• **TASK ITEM**: Each line in the entries below that holds the string "brown" is to be listed.

Spatial object tracking data:
----------

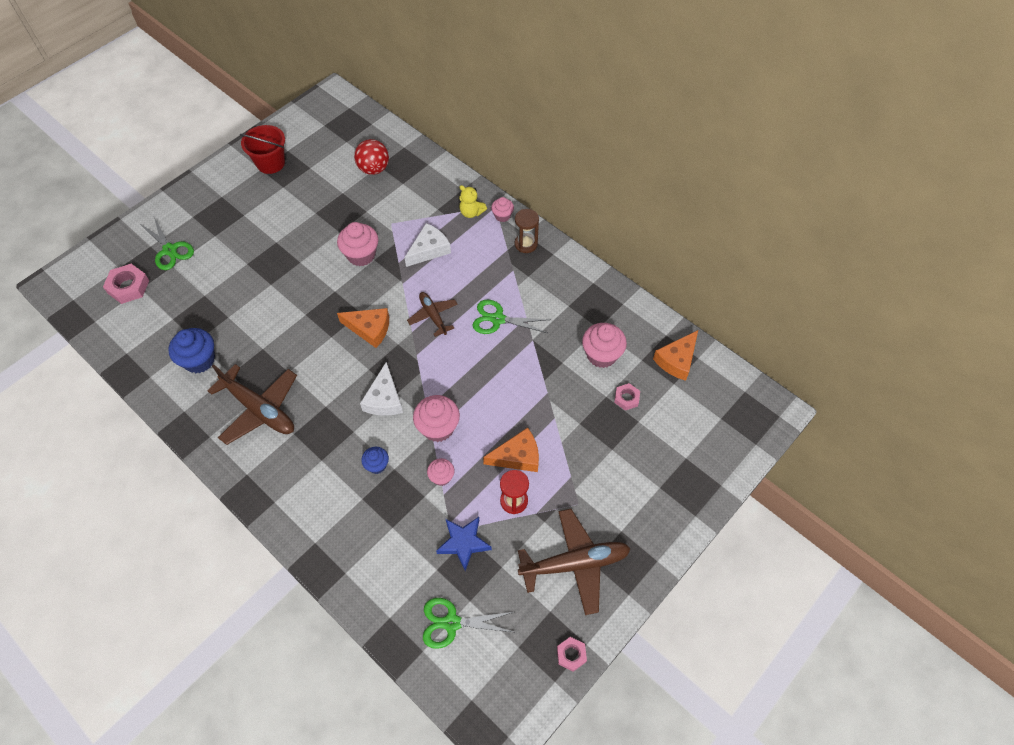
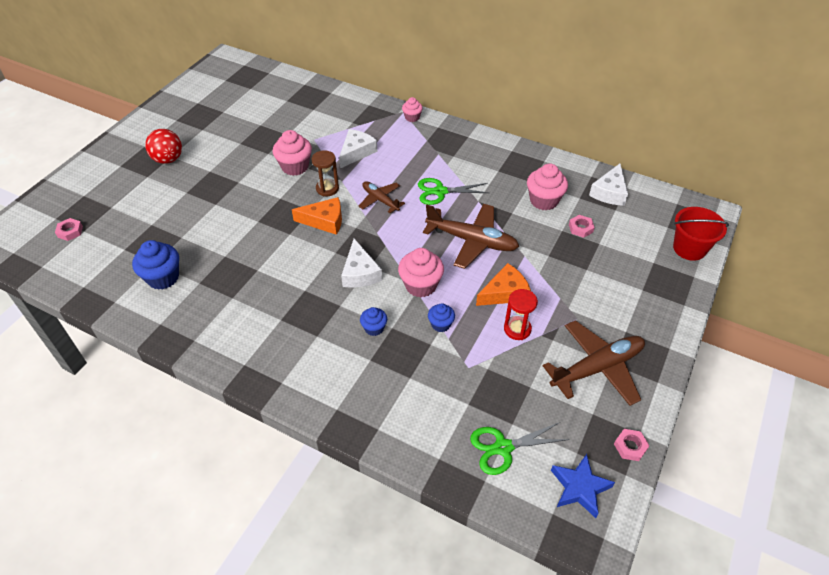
camera: 15 degrees left, 10 degrees down
(128, 287) = (70, 231): pink nut -> pink nut, size x0.61
(170, 250) = (105, 195): green scissors -> none
(259, 409) = (239, 306): brown plane -> brown plane (472, 241)
(270, 163) = (184, 114): red bucket -> red bucket (689, 248)
(374, 169) = (283, 103): red ball -> red ball (168, 159)
(441, 477) = (440, 324): pink cupcake -> blue cupcake
(464, 543) = (485, 375): blue star -> blue star (579, 488)
(471, 212) = (383, 120): yellow teddy bear -> none
(526, 244) = (441, 134): brown hourglass -> brown hourglass (327, 189)
(677, 360) = (609, 192): orange cheese -> white cheese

----------

• **EXERCISE RESULT**:
(259, 409) = (239, 306): brown plane -> brown plane (472, 241)
(526, 244) = (441, 134): brown hourglass -> brown hourglass (327, 189)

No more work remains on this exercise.